◆ **Task instructions**:
Given these entries, repeat exactly the lines starting with the one that has "(380, 296) = (898, 518): yellow" and going on through the one that has "(252, 691) = (776, 421): blue", both included, but none of the pictures.

◆ **Scene edit records**:
========================

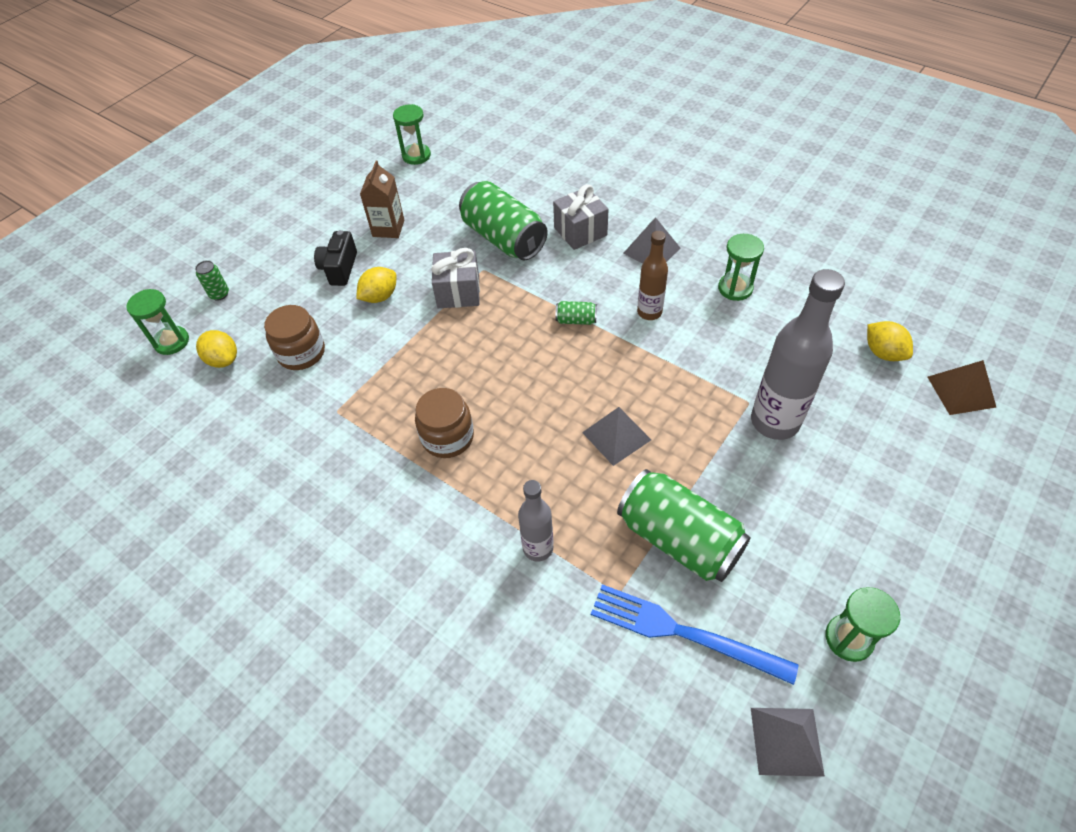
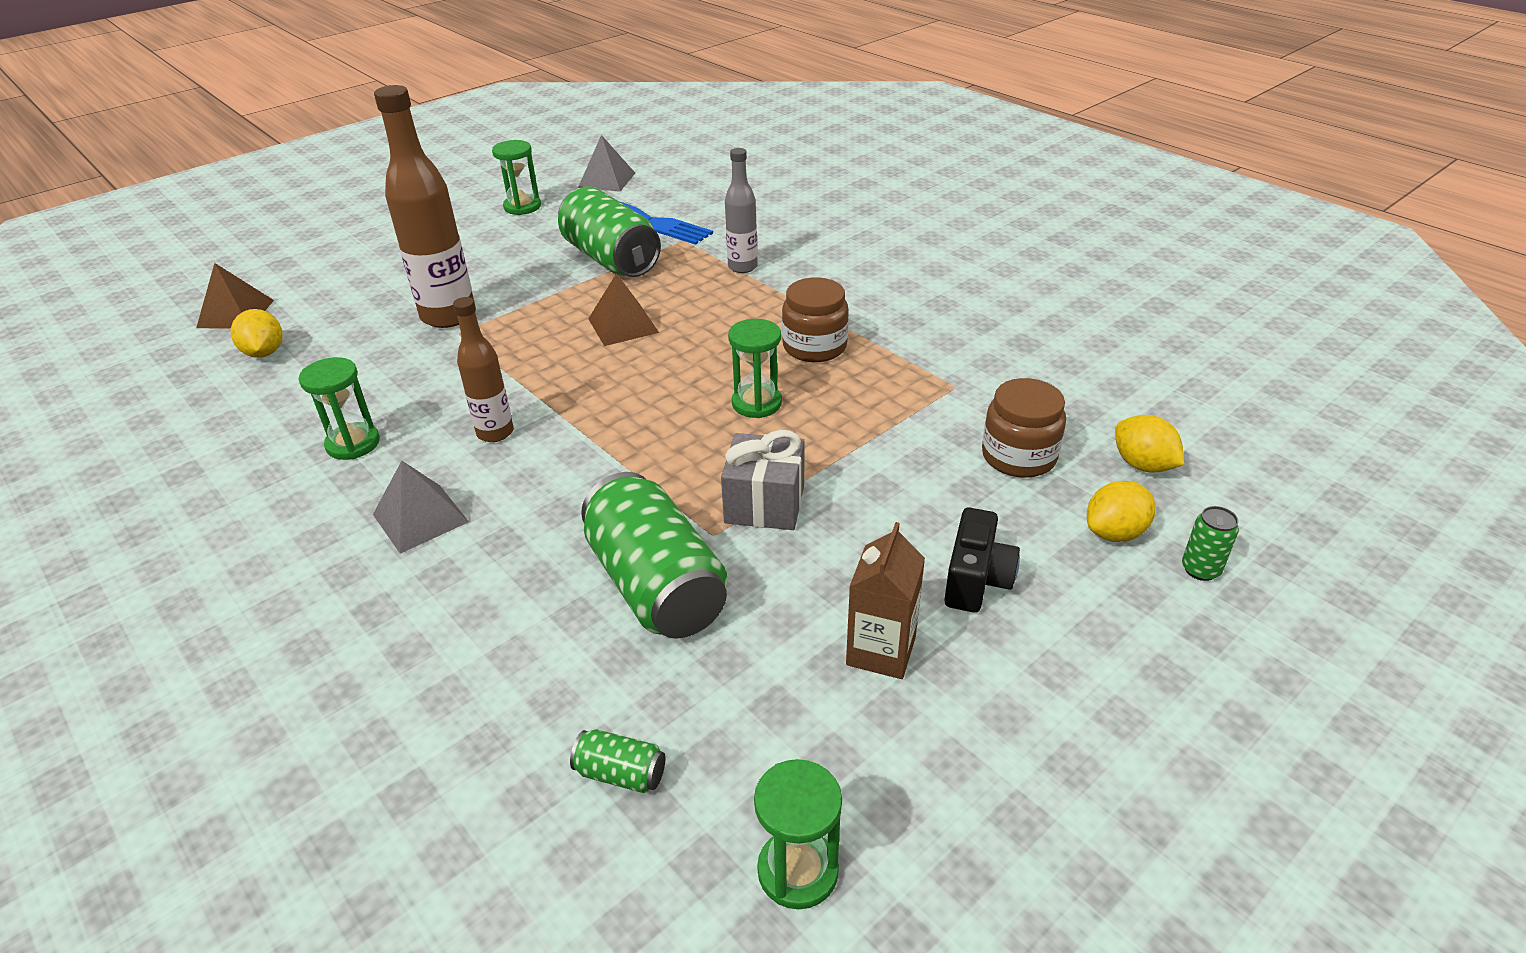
camera: 170 degrees left, 15 degrees down
(171, 342) = (1247, 503): green hourglass -> green hourglass (756, 403)
(380, 296) = (898, 518): yellow lemon -> yellow lemon (1115, 533)
(576, 320) = (602, 438): green can -> green can (620, 773)
(580, 231) = (513, 573): grey gift -> none
(616, 436) = (623, 325): grey pyramid -> brown pyramid
(774, 421) = (448, 316): grey bottle -> brown bottle

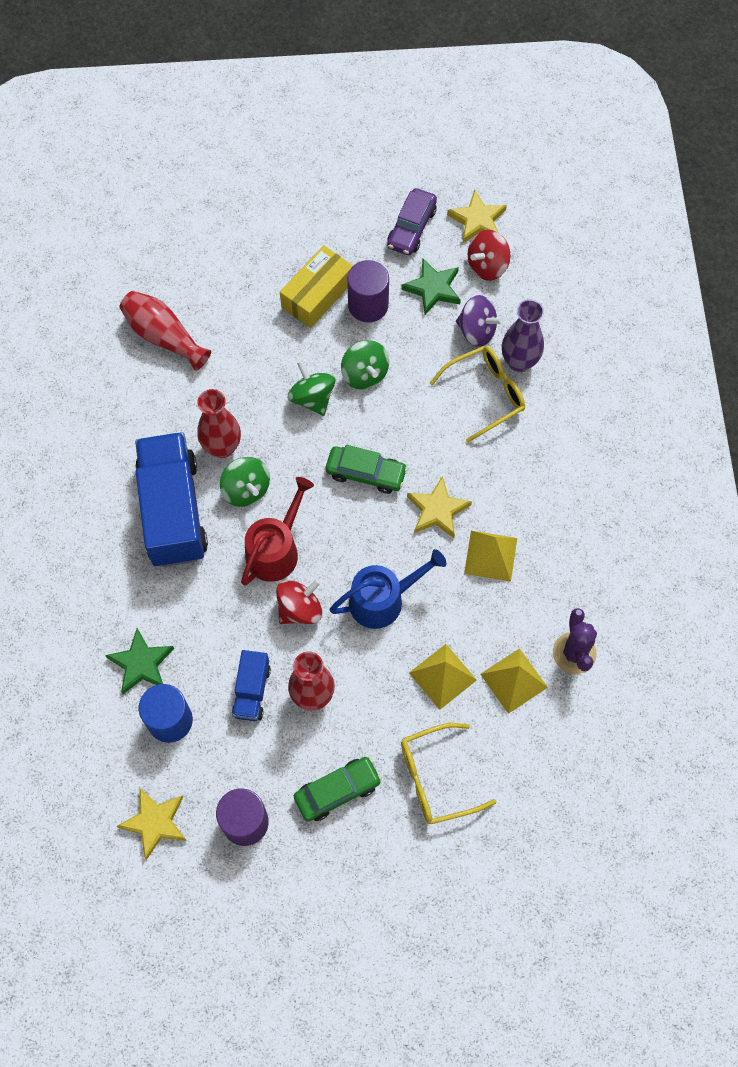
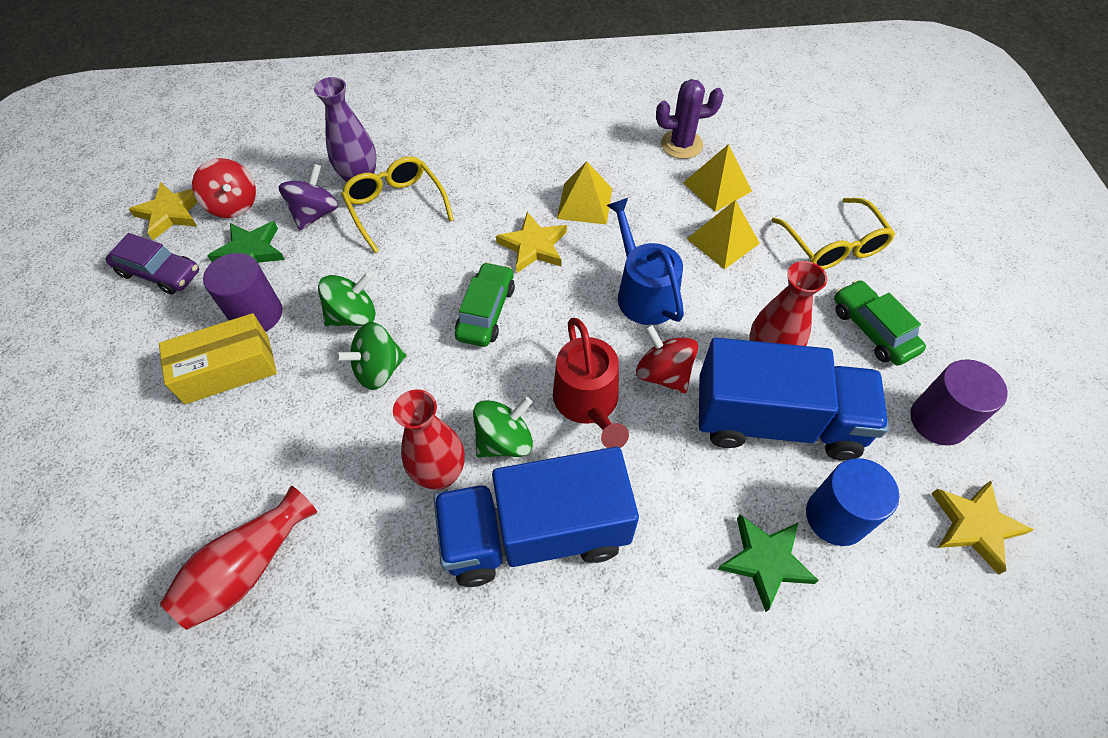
camera: 90 degrees left, 10 degrees down
(252, 691) = (776, 421): blue truck -> blue truck, size x2.05
(276, 550) = (588, 402): red watering can -> red watering can turned 135 degrees counterclockwise
(317, 294) = (227, 369): yellow box -> yellow box turned 60 degrees counterclockwise

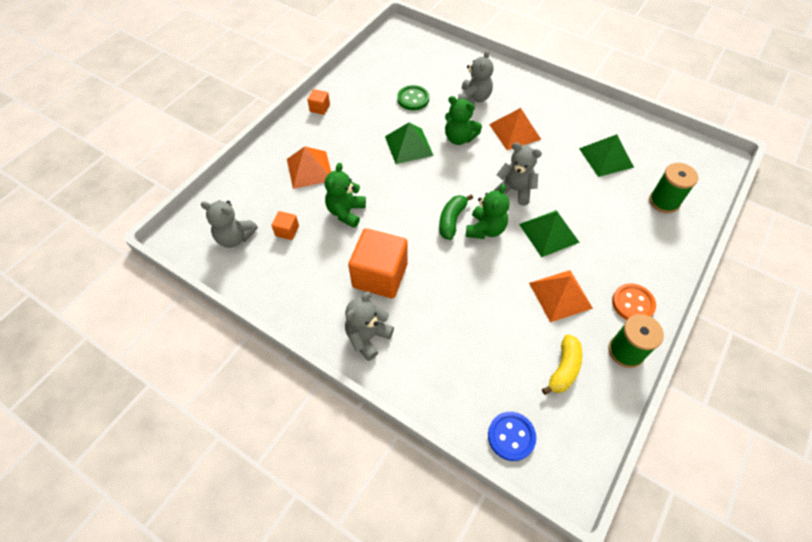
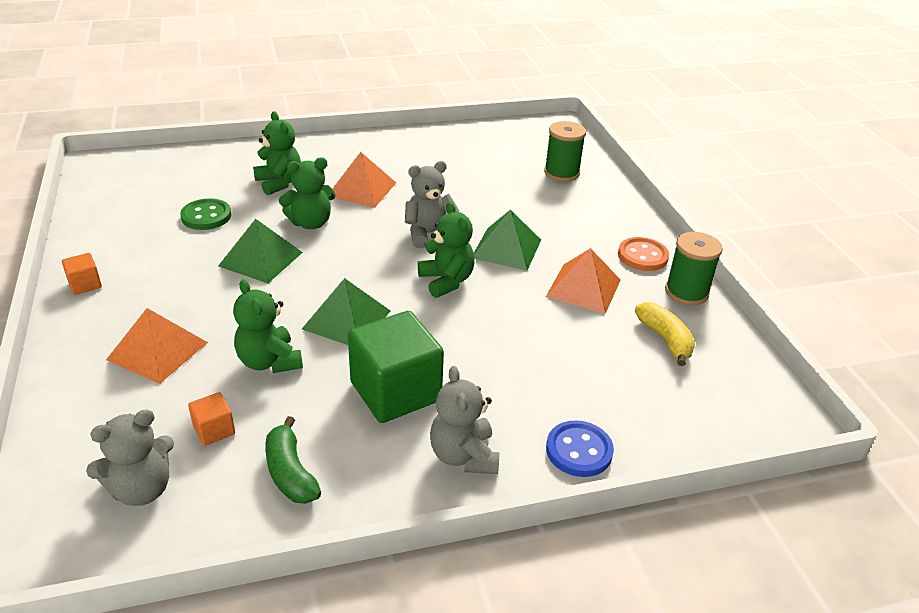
camera: 50 degrees left, 20 degrees down
(380, 275) = (395, 391): orange cube -> green cube
(452, 220) = (402, 294): green banana -> green banana (290, 473)
(474, 98) = (279, 183): grey teddy bear -> green teddy bear
(511, 436) = (704, 424): blue button -> blue button (579, 450)
(606, 157) = (473, 167): green pyramid -> green pyramid (346, 319)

========================

◆ **Reply to the task**:
(380, 296) = (898, 518): yellow lemon -> yellow lemon (1115, 533)
(576, 320) = (602, 438): green can -> green can (620, 773)
(580, 231) = (513, 573): grey gift -> none
(616, 436) = (623, 325): grey pyramid -> brown pyramid
(774, 421) = (448, 316): grey bottle -> brown bottle

camera: 90 degrees left, 10 degrees down
(252, 691) = (776, 421): blue truck -> blue truck, size x2.05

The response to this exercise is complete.